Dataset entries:
▼

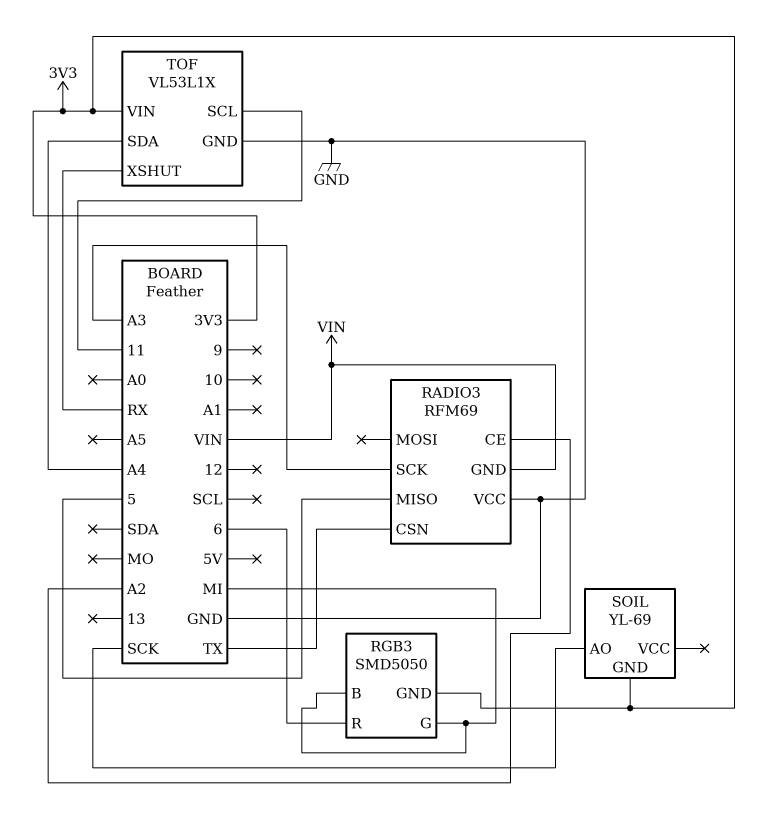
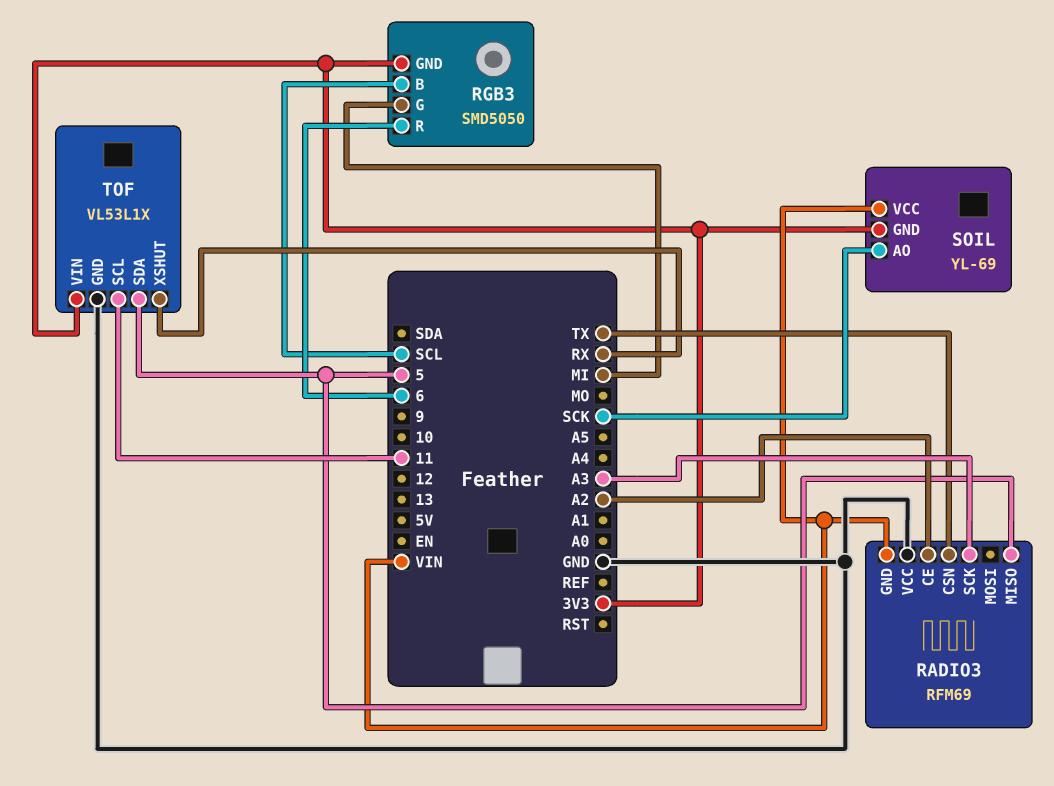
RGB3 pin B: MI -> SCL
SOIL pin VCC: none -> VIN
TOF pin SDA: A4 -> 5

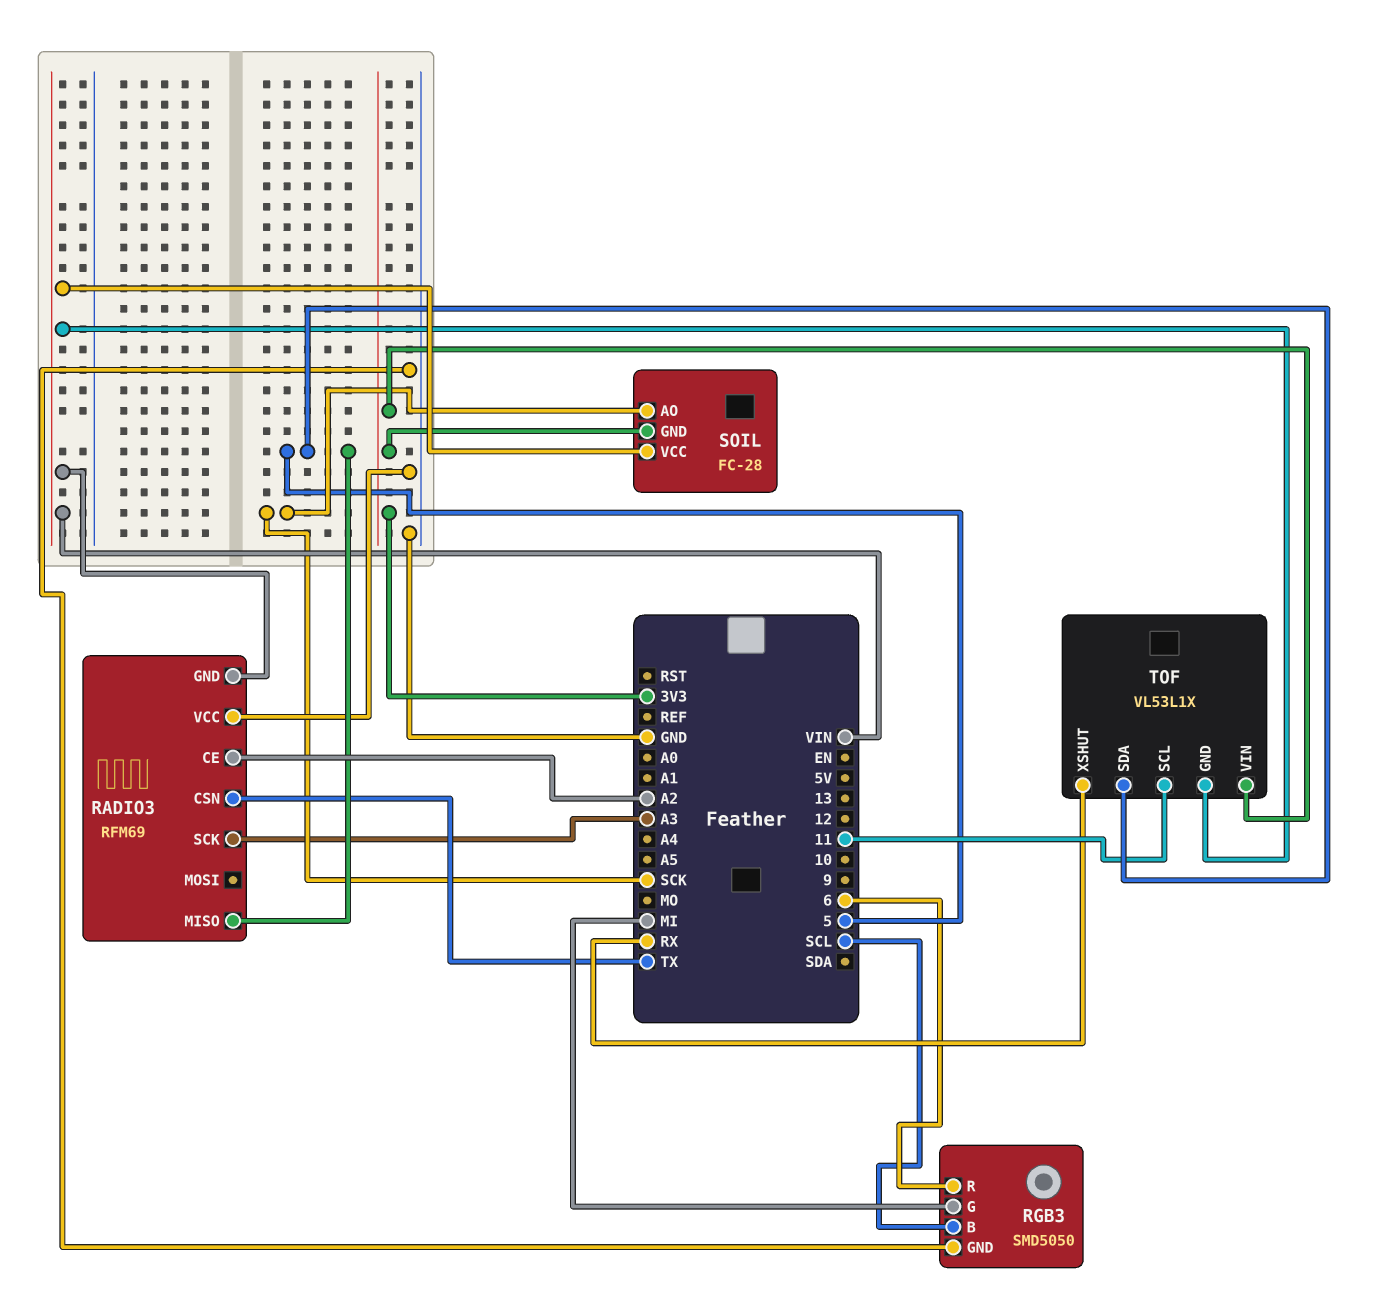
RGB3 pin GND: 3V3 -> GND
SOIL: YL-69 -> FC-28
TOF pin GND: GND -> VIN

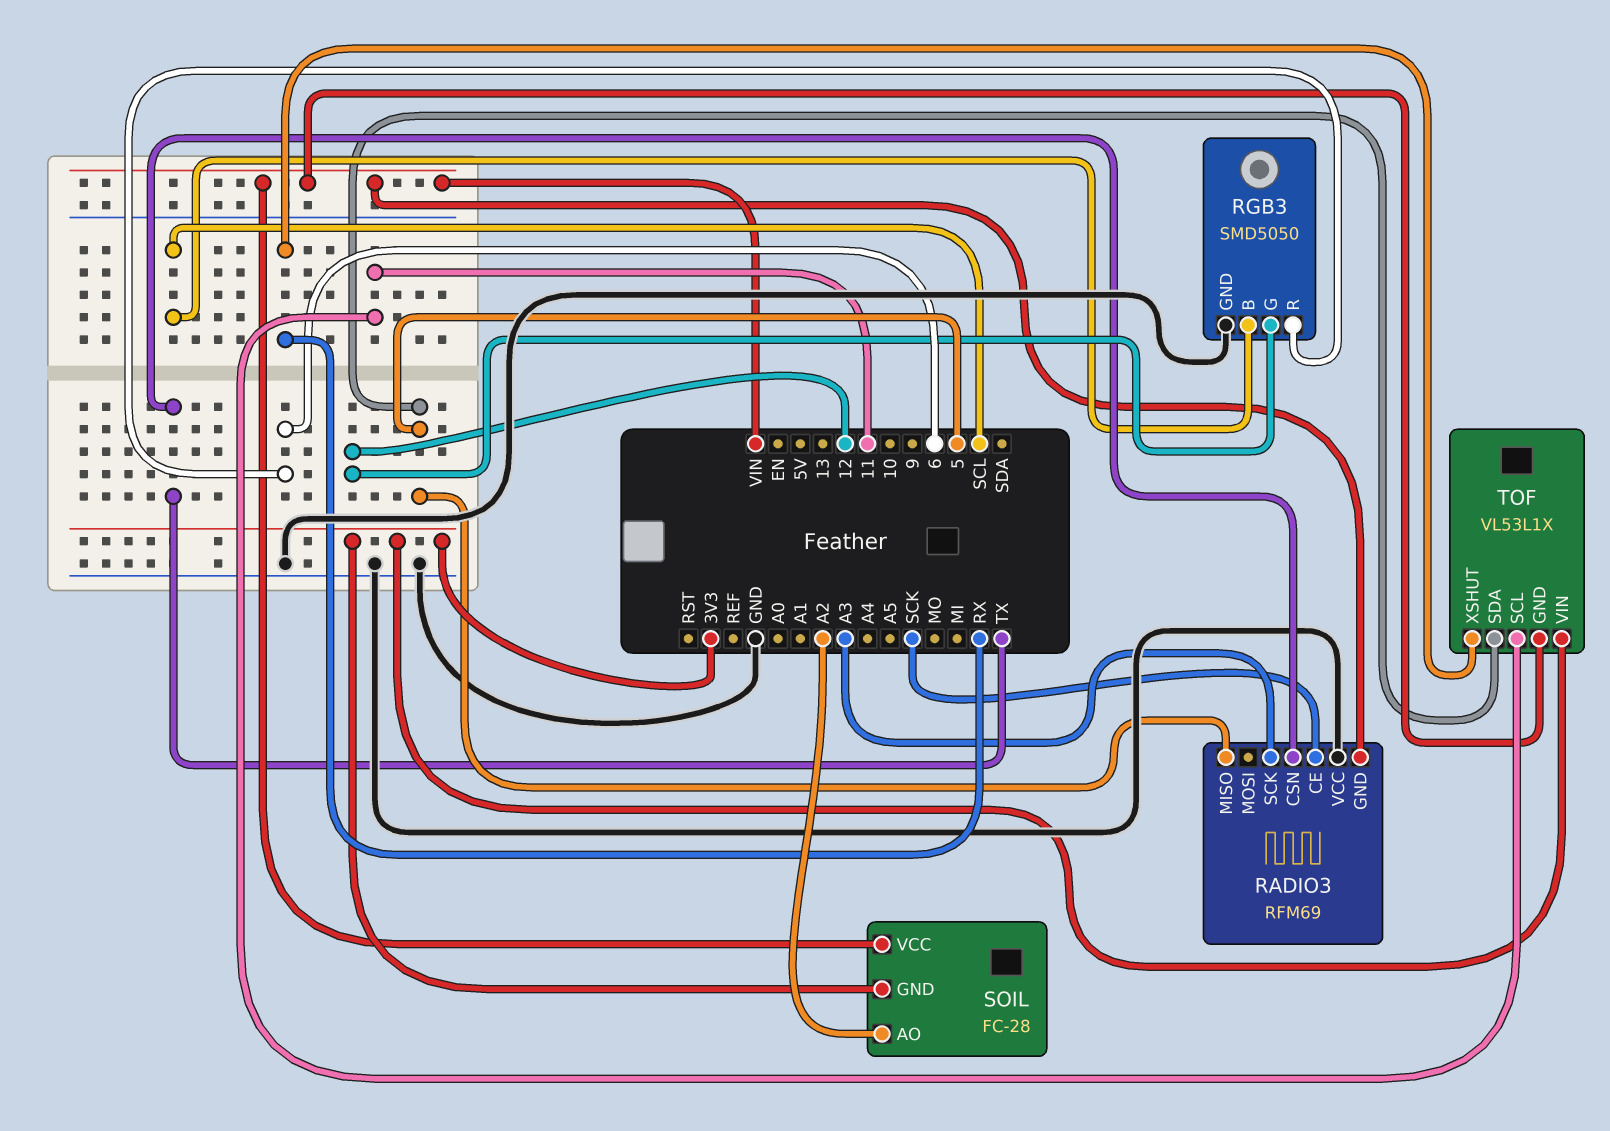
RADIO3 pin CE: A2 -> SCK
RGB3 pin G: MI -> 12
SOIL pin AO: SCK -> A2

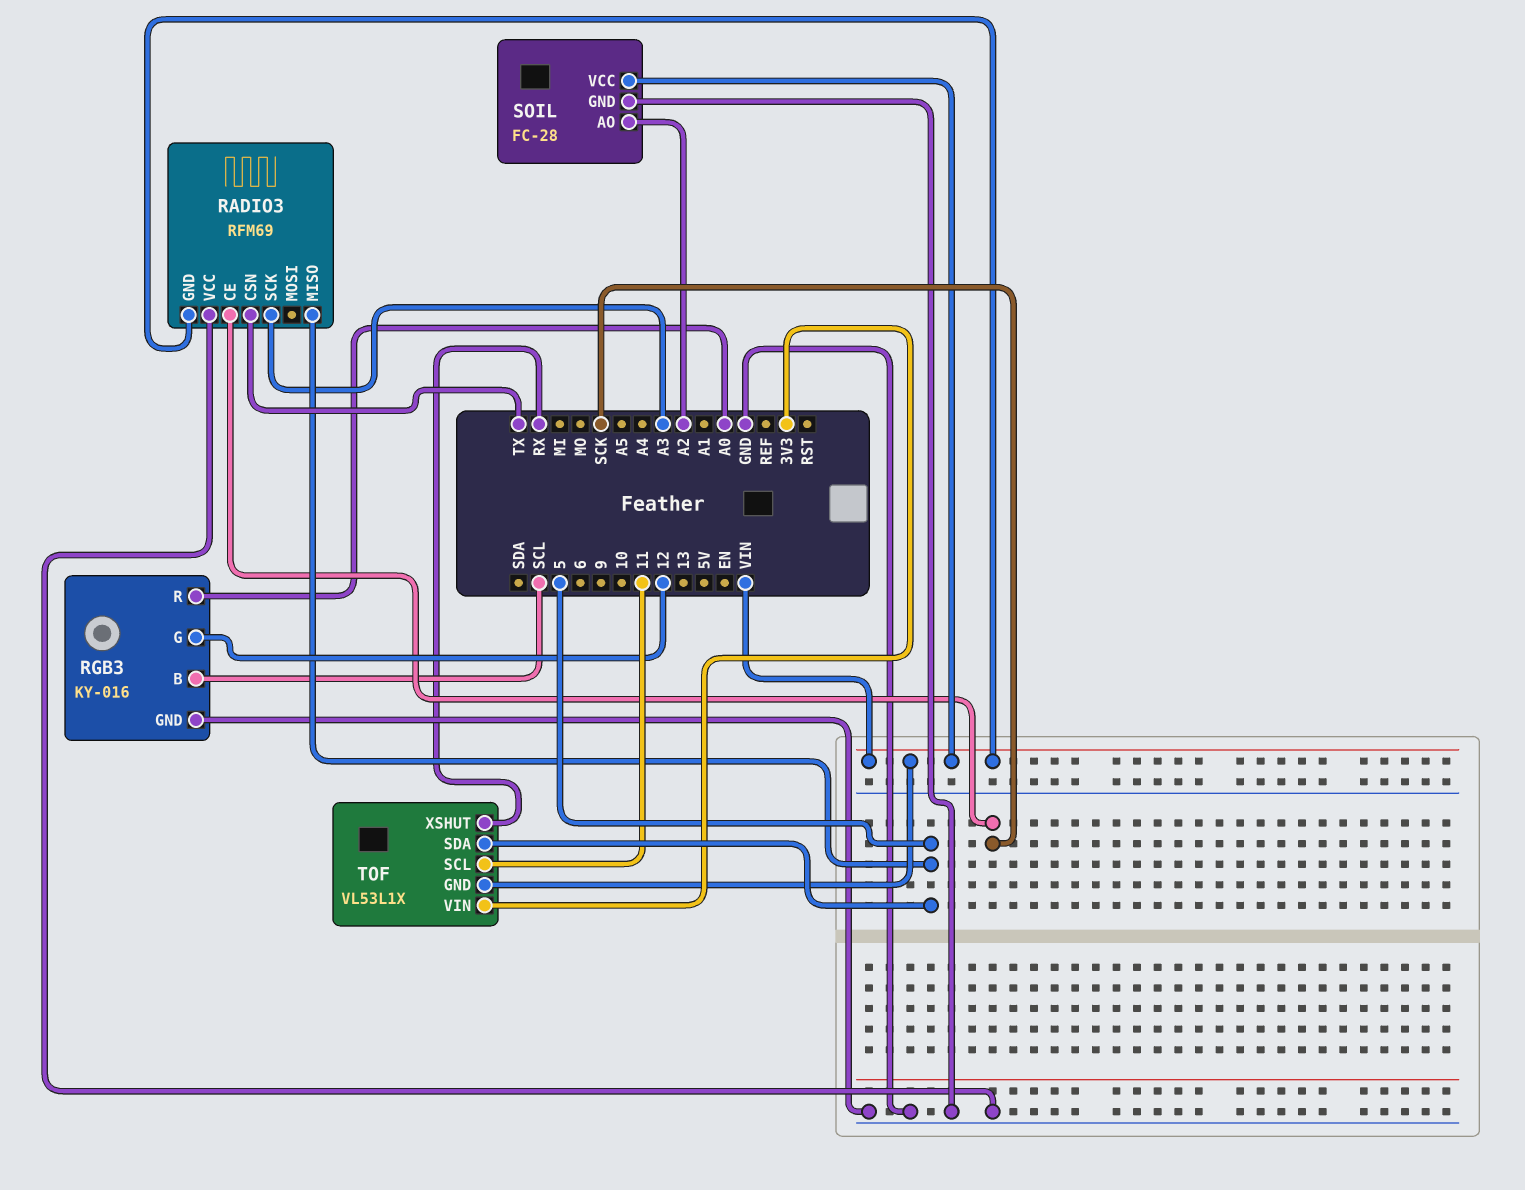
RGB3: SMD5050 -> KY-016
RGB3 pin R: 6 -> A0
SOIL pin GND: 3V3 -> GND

▲

EXERCISE REQUIREMENTS:
Starting at the line that contains "TOF pin GND: GND -> VIN" and ending with the last line of the data, transcribe every line exactly; skip the pictures.

RESULT:
TOF pin GND: GND -> VIN

RADIO3 pin CE: A2 -> SCK
RGB3 pin G: MI -> 12
SOIL pin AO: SCK -> A2

RGB3: SMD5050 -> KY-016
RGB3 pin R: 6 -> A0
SOIL pin GND: 3V3 -> GND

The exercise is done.